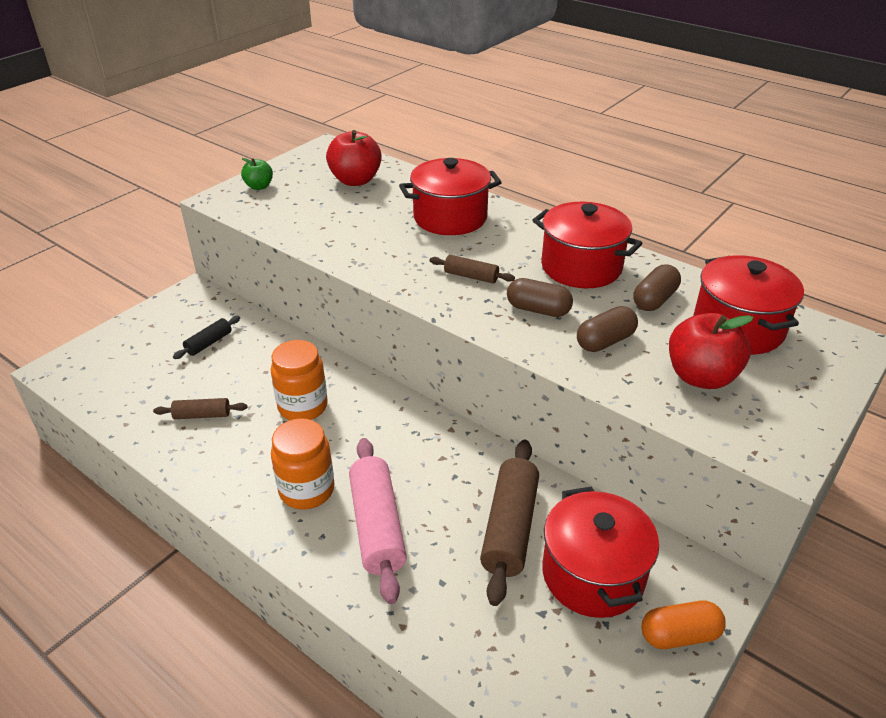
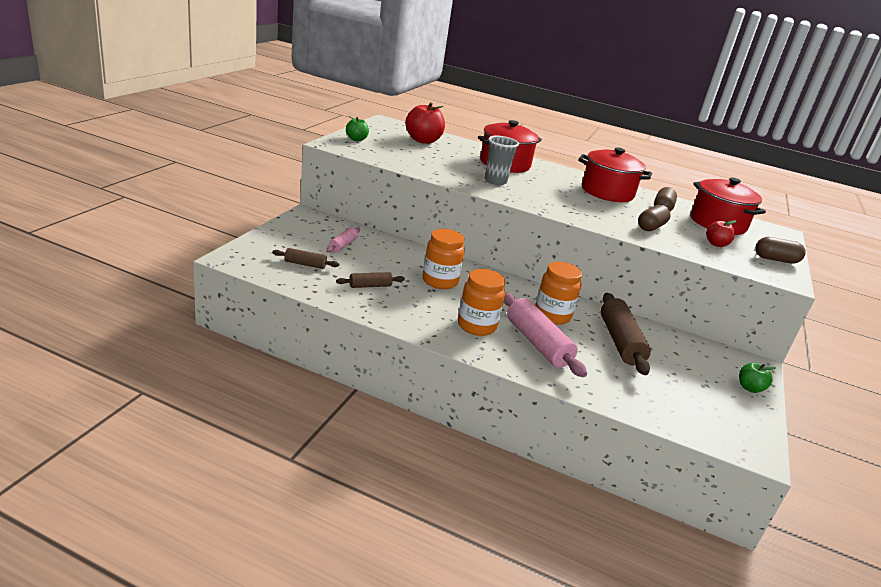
camera: 20 degrees left, 10 degrees down
black rolling pin [173,316,240,359] -> pink rolling pin [326,227,360,253]
brown rolling pin [429,255,515,284] -> brown rolling pin moved to [272,248,339,269]
brown capsule [507,278,573,317] -> brown capsule moved to [756,237,806,263]
red pot [542,487,659,618] -> none
orange capsule [641,601,726,649] -> green apple [739,362,776,393]
red apple [669,313,754,389] -> red apple [706,220,736,247], size x0.56
none -> grey cup [485,136,519,185]
none -> orange jar [535,261,582,325]

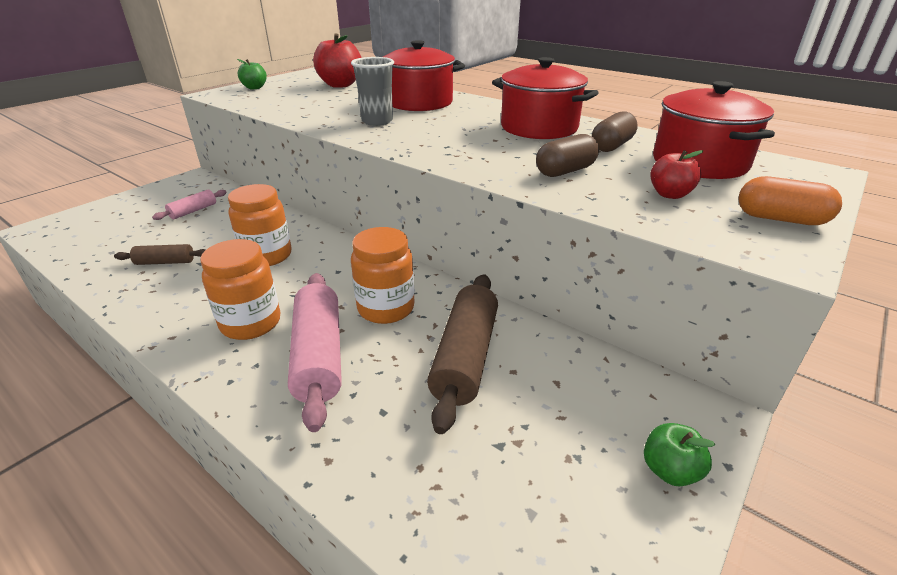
camera: 20 degrees right, 5 degrees up
brown rolling pin [272,248,339,269] -> none
brown capsule [756,237,806,263] -> orange capsule [738,176,842,225]

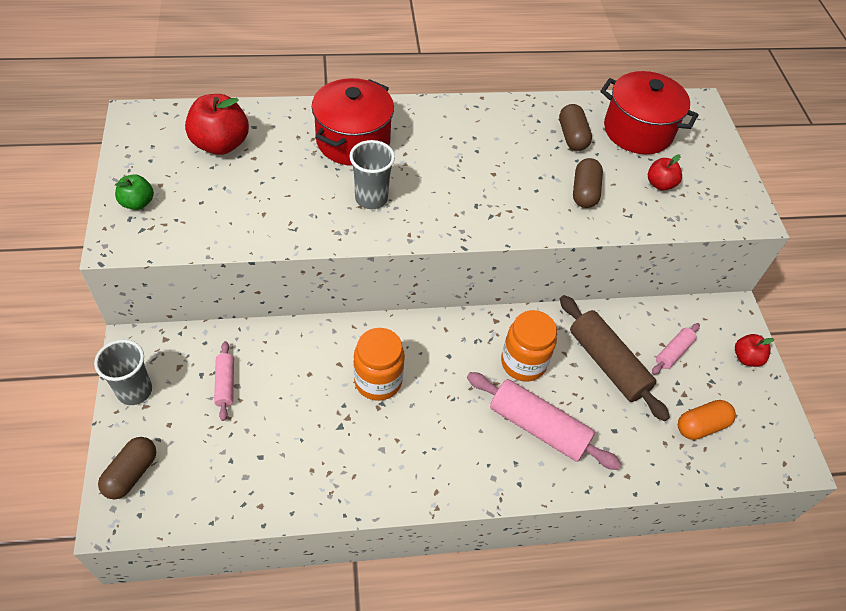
camera: 50 degrees left, 20 degrees up
brown rolling pin [114,244,206,265] -> none
orange jar [200,239,280,340] -> none
red pot [492,57,599,139] -> none
green apple [644,423,715,486] -> red apple [735,334,774,367]
orange capsule [738,176,842,225] -> orange capsule moved to [678,400,736,440]
none -> grey cup [94,339,152,405]
none -> brown capsule [98,437,156,500]
none -> pink rolling pin [652,323,700,374]

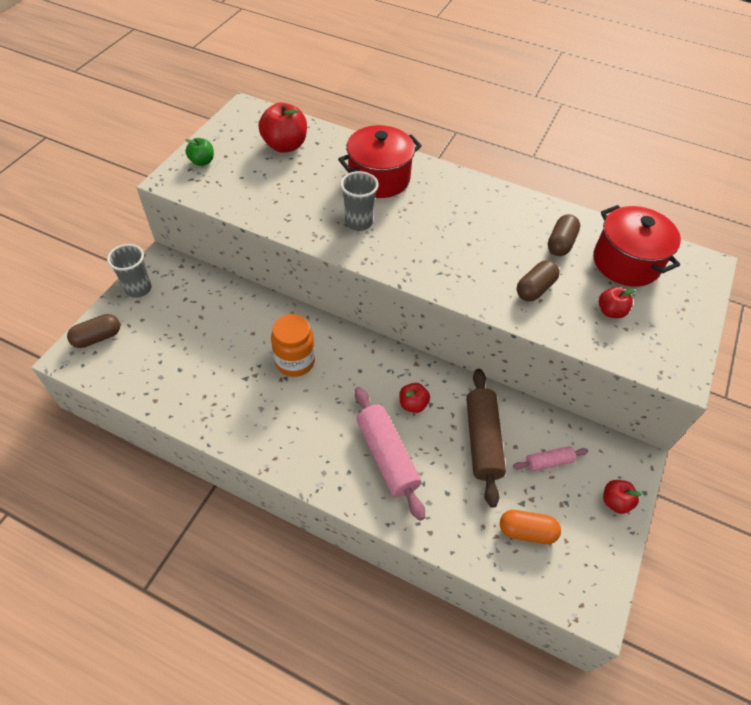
camera: 35 degrees right, 0 degrees up
pink rolling pin [214,341,234,421] -> none
orange jar [501,310,557,381] -> red apple [399,383,430,413]

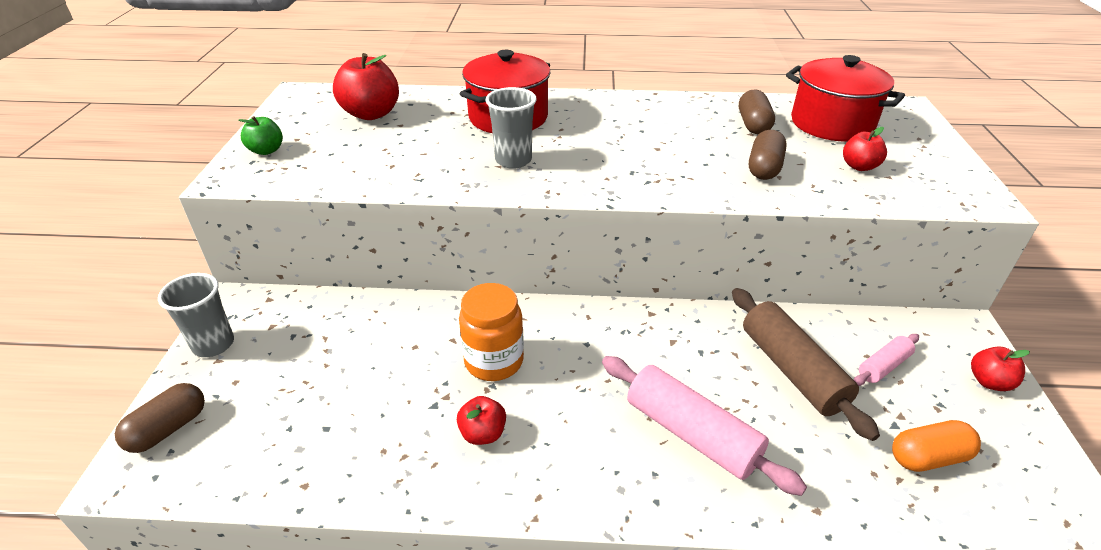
camera: 20 degrees left, 15 degrees down
red apple [399,383,430,413] -> red apple moved to [457,396,506,445]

——

**Problem description**
Wherever a line of the data above contains "moved", copy that line.

**Written answer**
brown rolling pin [429,255,515,284] -> brown rolling pin moved to [272,248,339,269]
brown capsule [507,278,573,317] -> brown capsule moved to [756,237,806,263]
orange capsule [738,176,842,225] -> orange capsule moved to [678,400,736,440]
red apple [399,383,430,413] -> red apple moved to [457,396,506,445]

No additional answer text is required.